### INSTRUCTIONS FOR THE TASK
Please repeat the records word for word and skip the pictures.

Records excerpted from a collection:
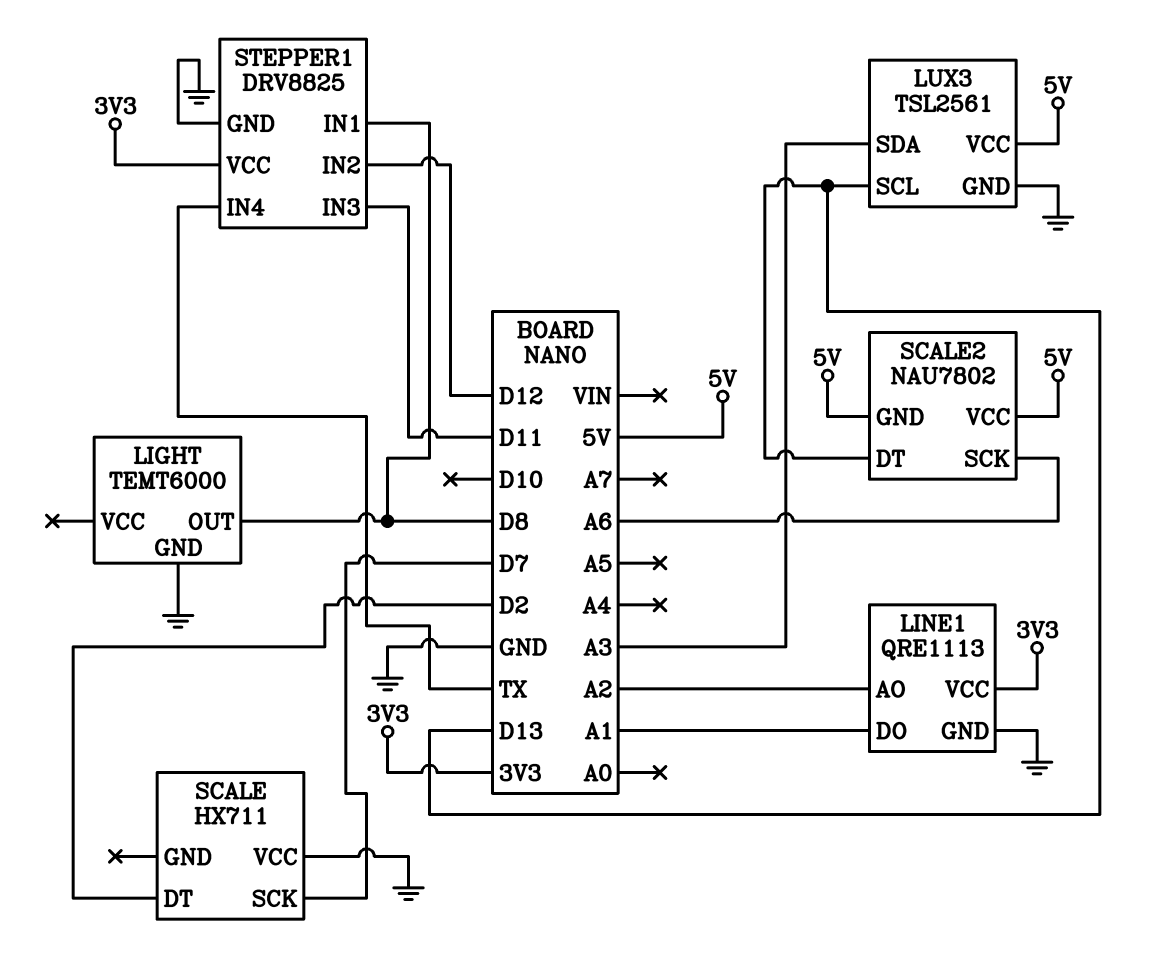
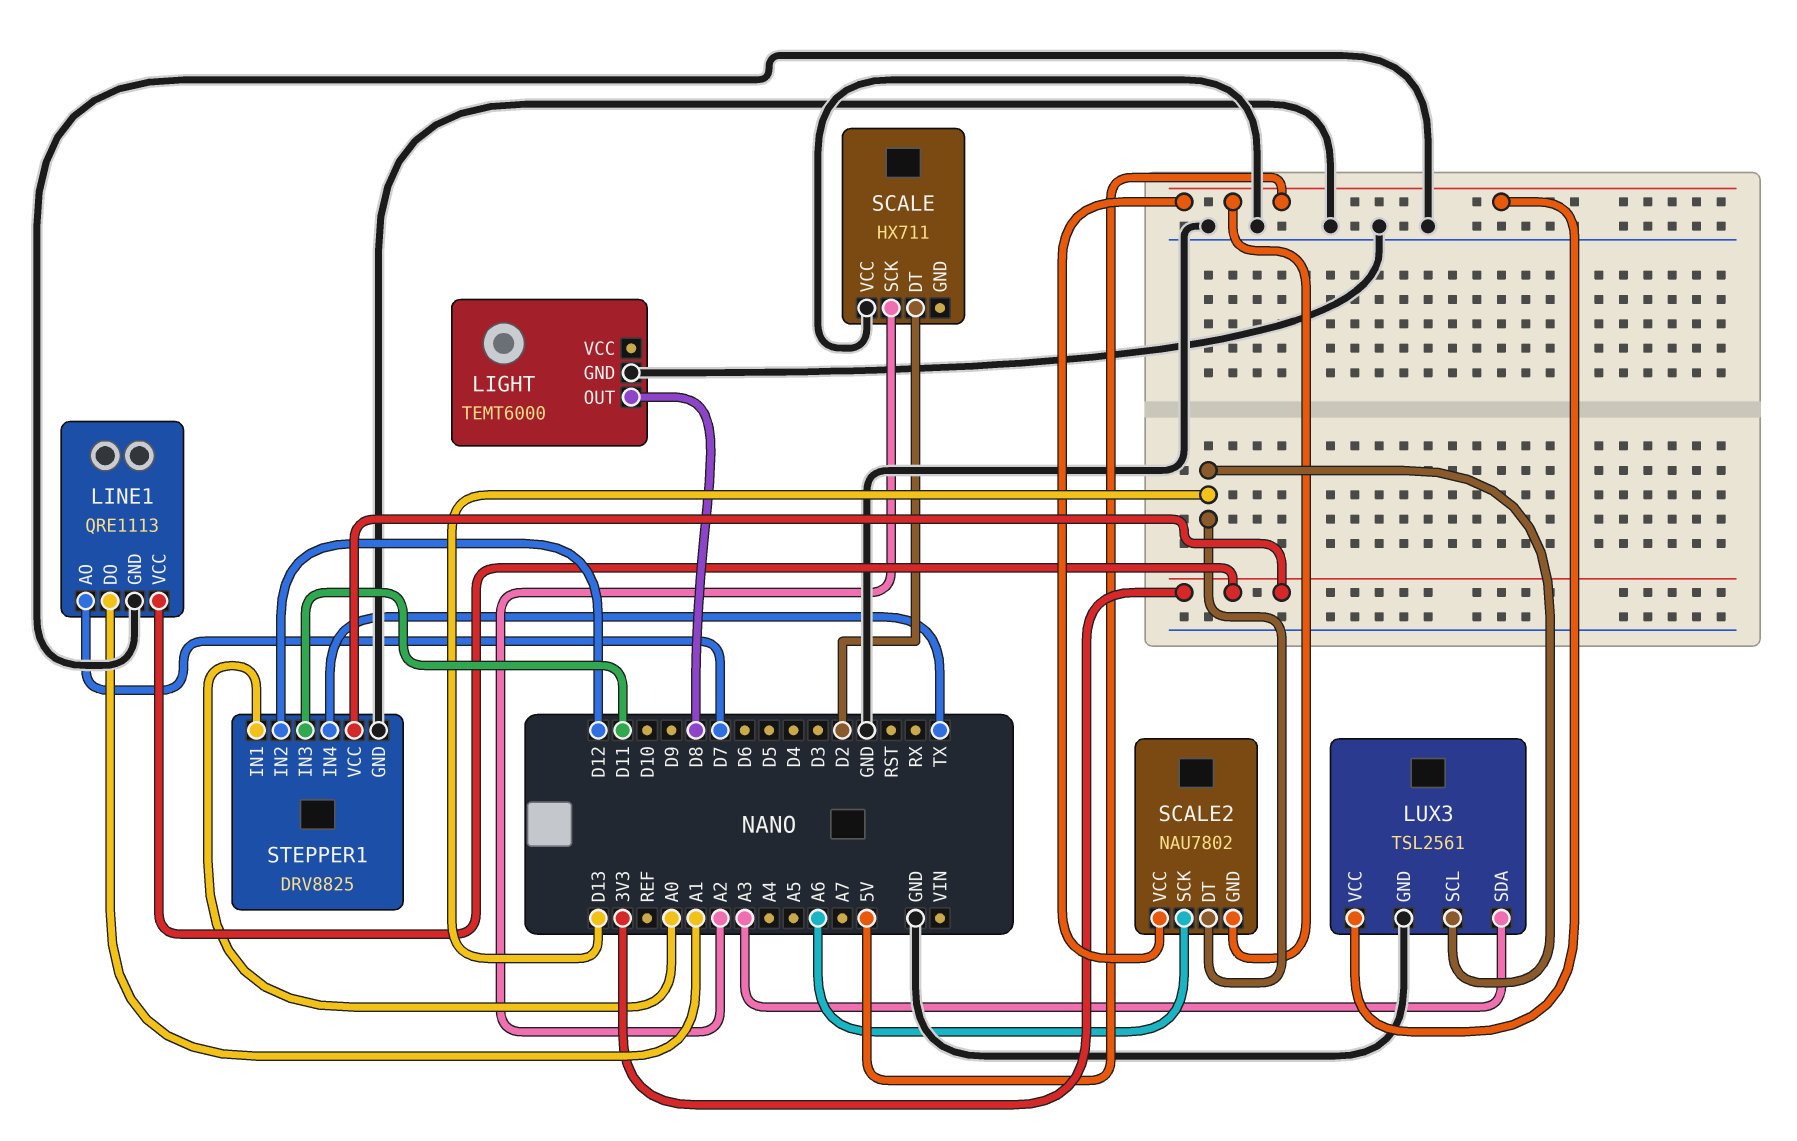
LINE1 pin AO: A2 -> D7
SCALE pin SCK: D7 -> A2
STEPPER1 pin IN1: D8 -> A0

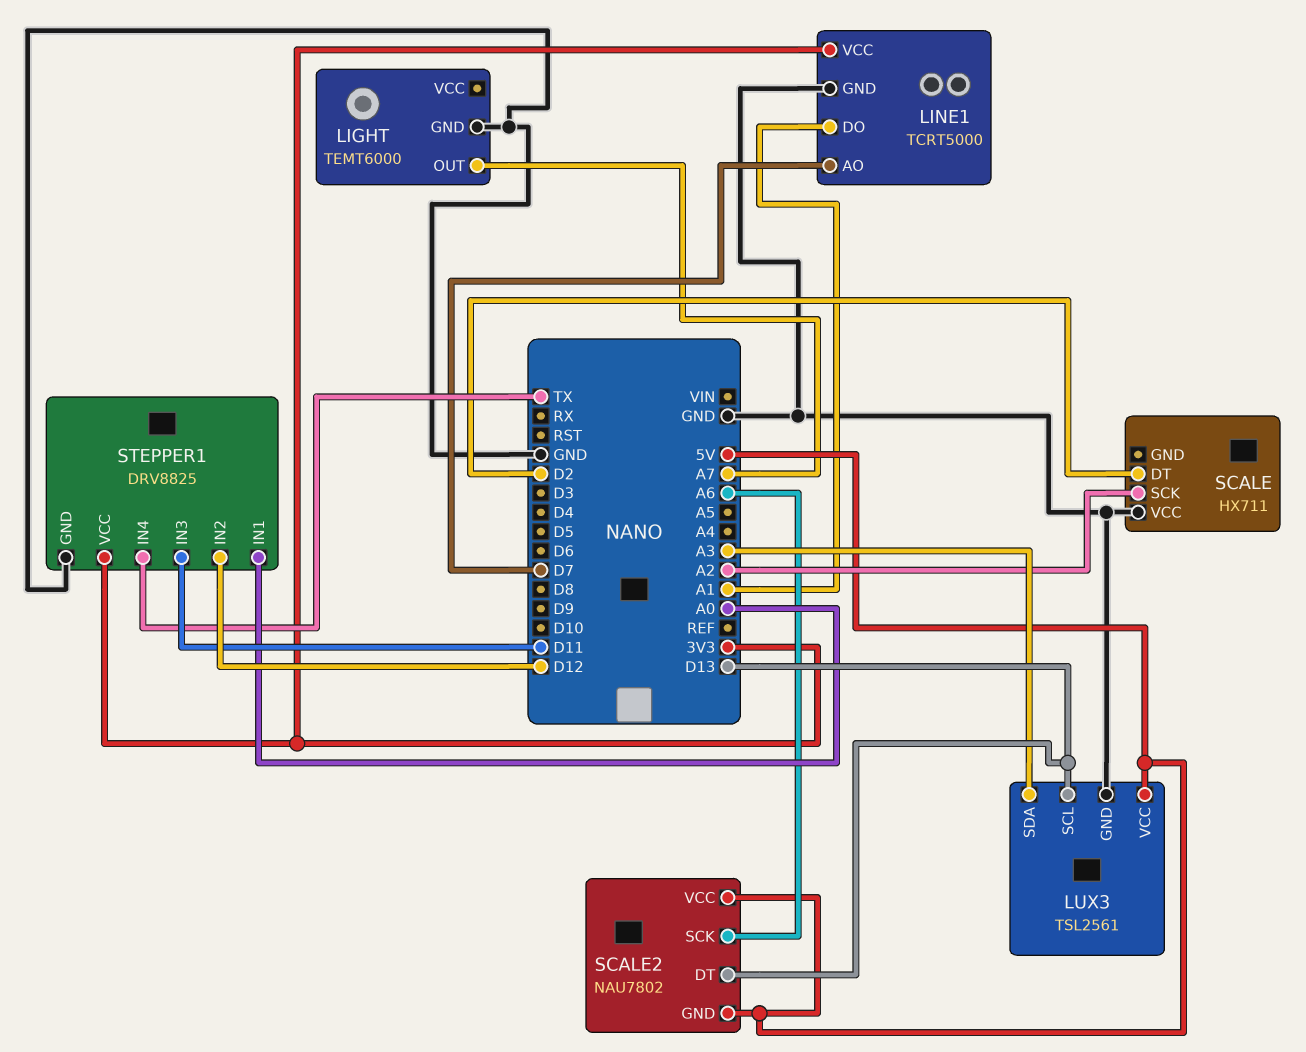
LIGHT pin OUT: D8 -> A7
LINE1: QRE1113 -> TCRT5000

### RESULT OF THIS EXERCISE
LINE1 pin AO: A2 -> D7
SCALE pin SCK: D7 -> A2
STEPPER1 pin IN1: D8 -> A0

LIGHT pin OUT: D8 -> A7
LINE1: QRE1113 -> TCRT5000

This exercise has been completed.